**Task goal:** Could you reproduce, from the records below, everything from the line with "[366 523 447 615] (first image)" down to the line with "[305 79 336 127]", keeping both of those lines and changing nothing?

**Provided records:**
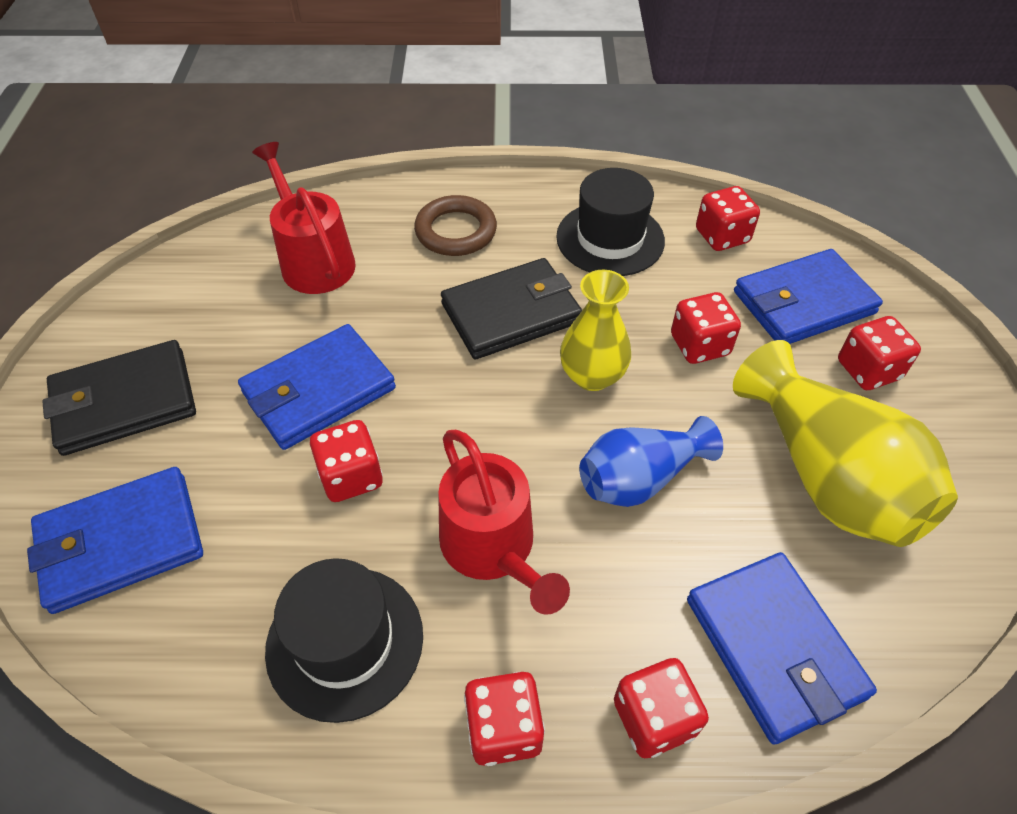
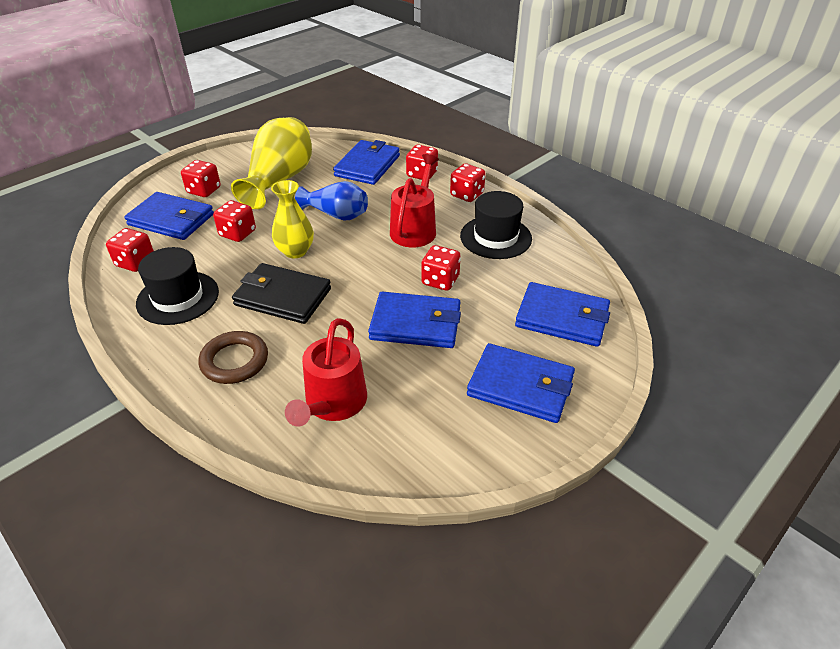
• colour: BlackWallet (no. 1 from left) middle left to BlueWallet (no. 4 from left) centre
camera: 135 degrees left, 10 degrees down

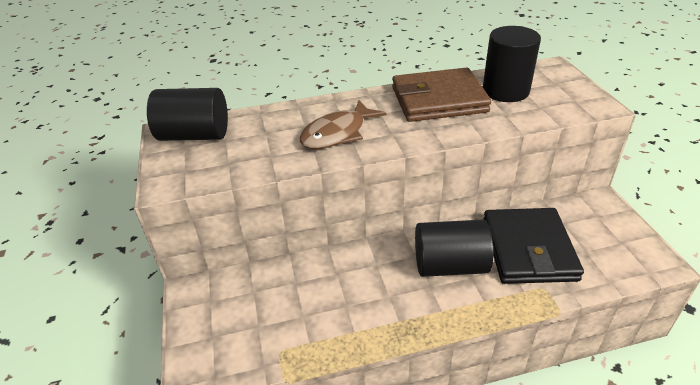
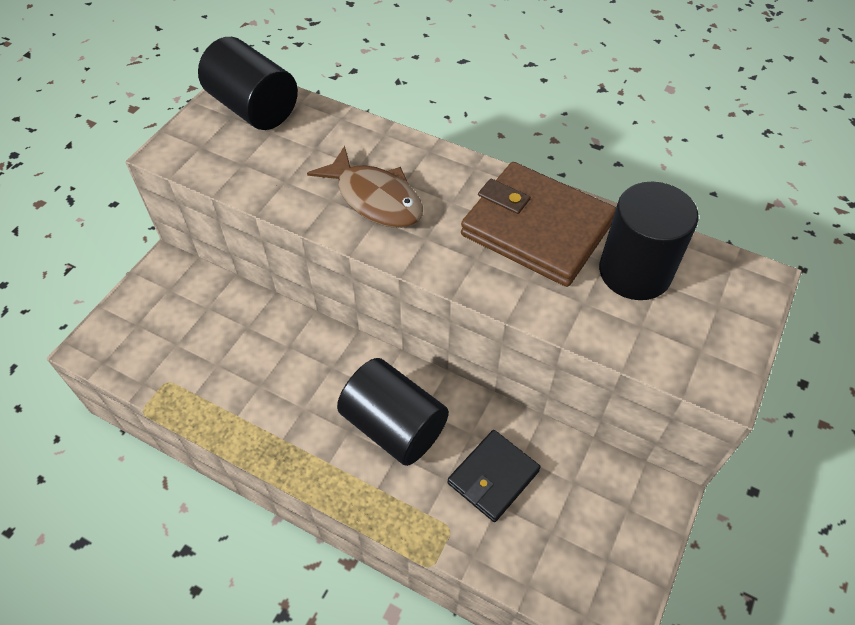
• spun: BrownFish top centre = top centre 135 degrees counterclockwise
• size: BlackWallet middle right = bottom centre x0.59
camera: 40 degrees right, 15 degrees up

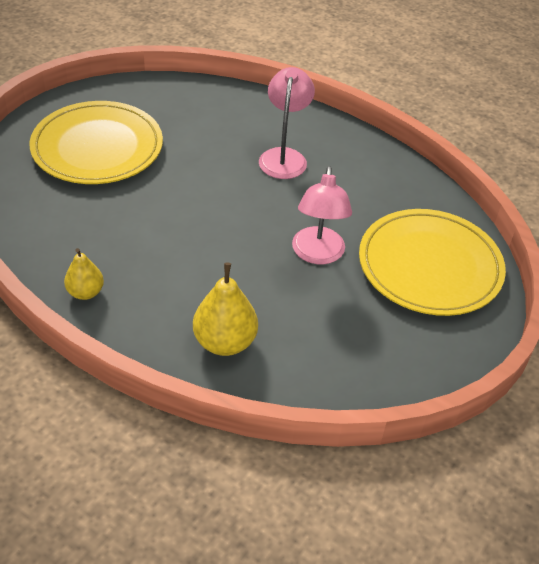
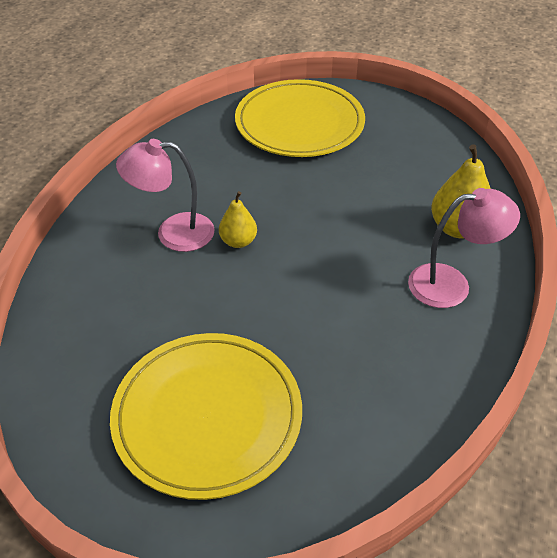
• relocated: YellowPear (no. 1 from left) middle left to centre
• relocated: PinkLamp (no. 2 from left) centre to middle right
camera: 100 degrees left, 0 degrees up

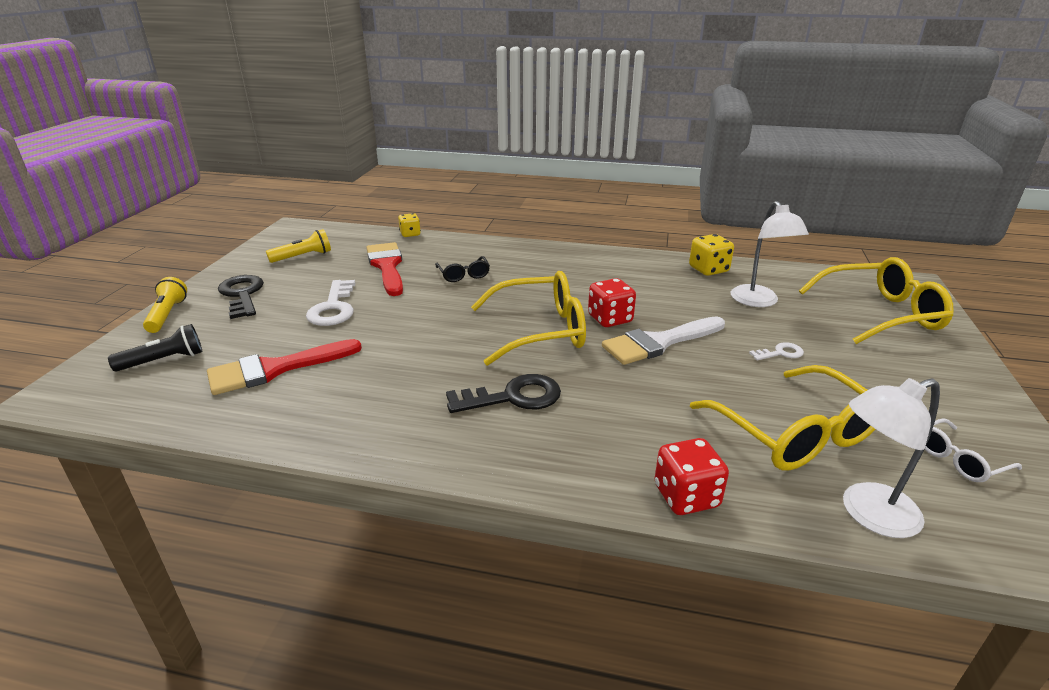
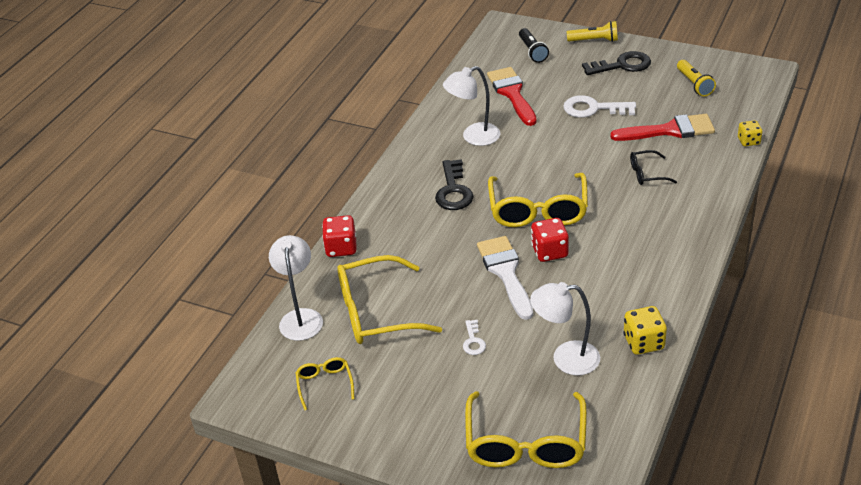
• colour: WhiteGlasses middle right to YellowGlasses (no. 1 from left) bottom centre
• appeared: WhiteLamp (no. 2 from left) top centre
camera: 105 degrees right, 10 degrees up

---

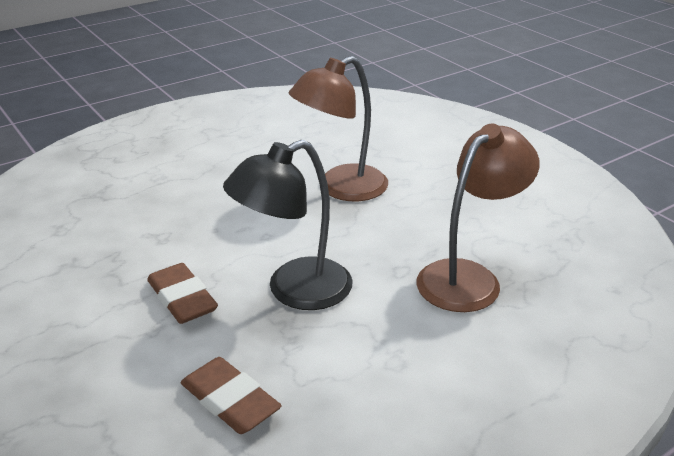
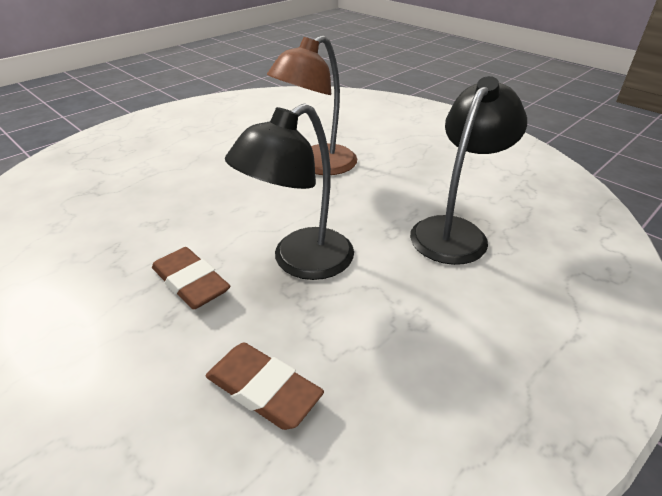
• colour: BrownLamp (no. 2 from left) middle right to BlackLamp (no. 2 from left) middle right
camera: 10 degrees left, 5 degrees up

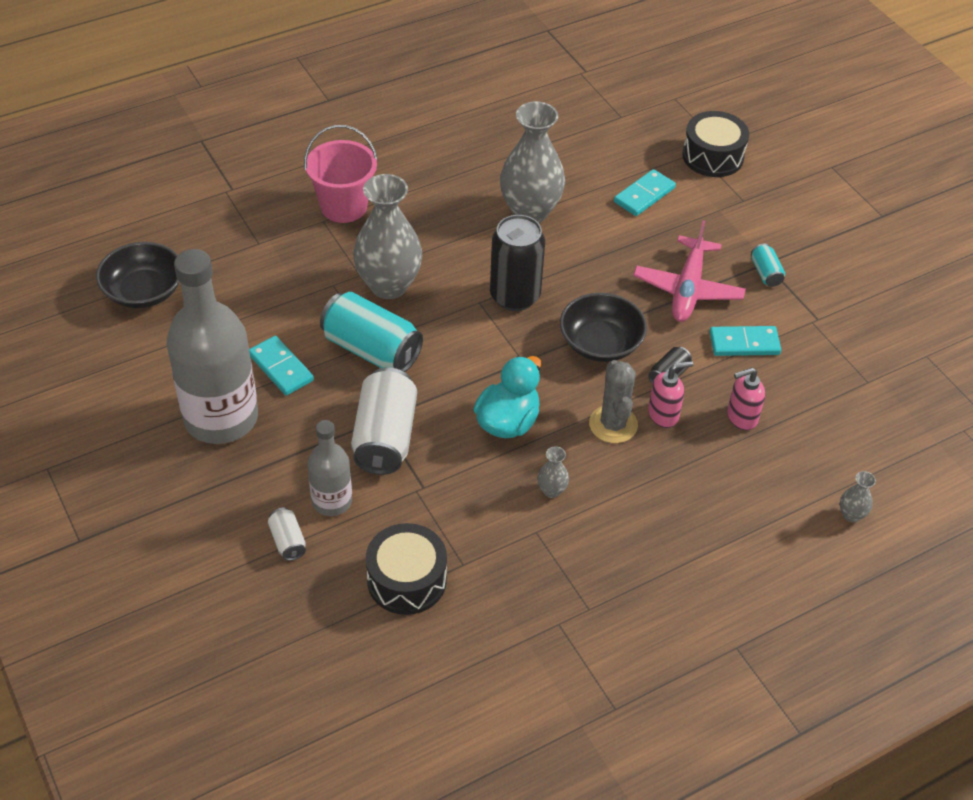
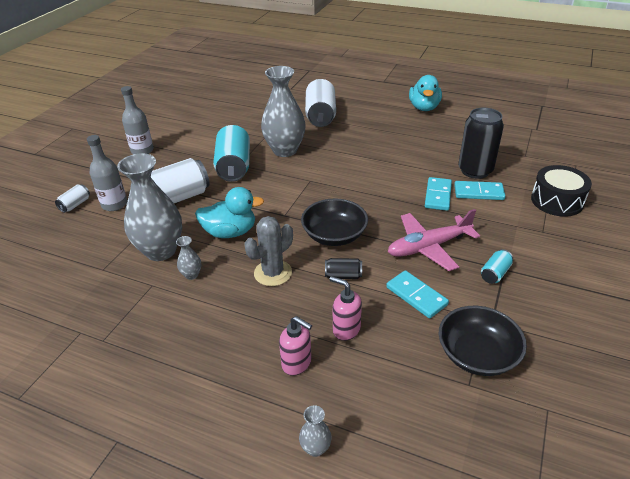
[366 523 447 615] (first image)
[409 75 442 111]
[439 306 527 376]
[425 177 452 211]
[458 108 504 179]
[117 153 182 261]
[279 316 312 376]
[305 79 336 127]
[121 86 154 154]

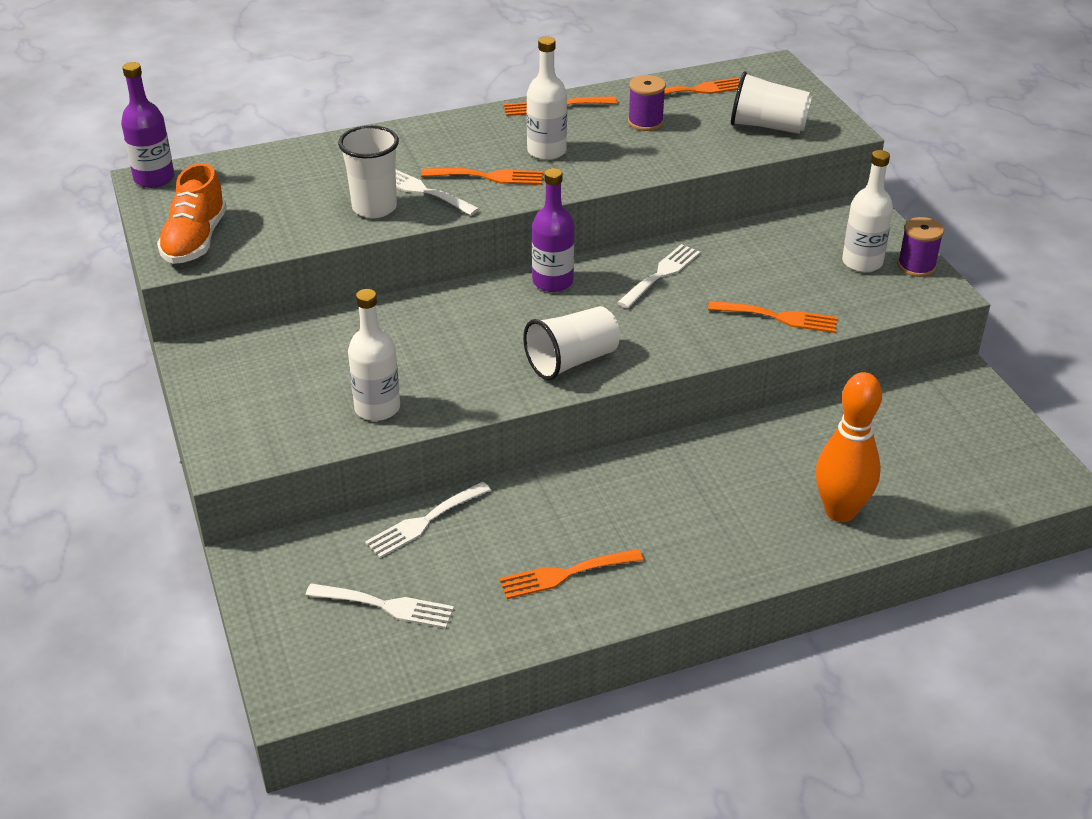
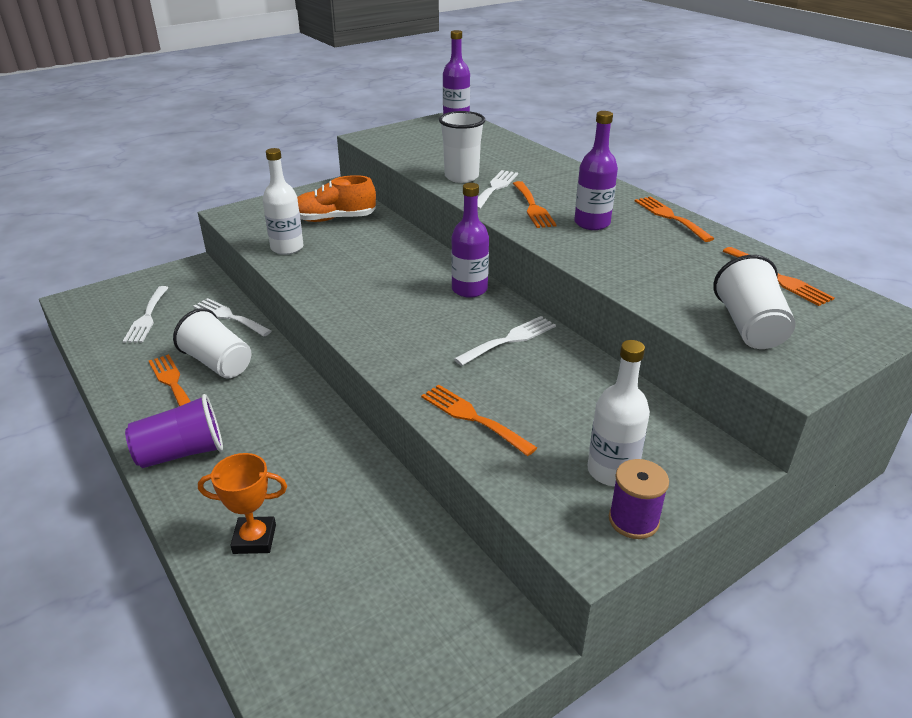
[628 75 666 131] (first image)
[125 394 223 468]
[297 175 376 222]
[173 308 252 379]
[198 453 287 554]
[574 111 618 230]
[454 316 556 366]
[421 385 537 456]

**Answer area:**
[366 523 447 615] (first image)
[409 75 442 111]
[439 306 527 376]
[425 177 452 211]
[458 108 504 179]
[117 153 182 261]
[279 316 312 376]
[305 79 336 127]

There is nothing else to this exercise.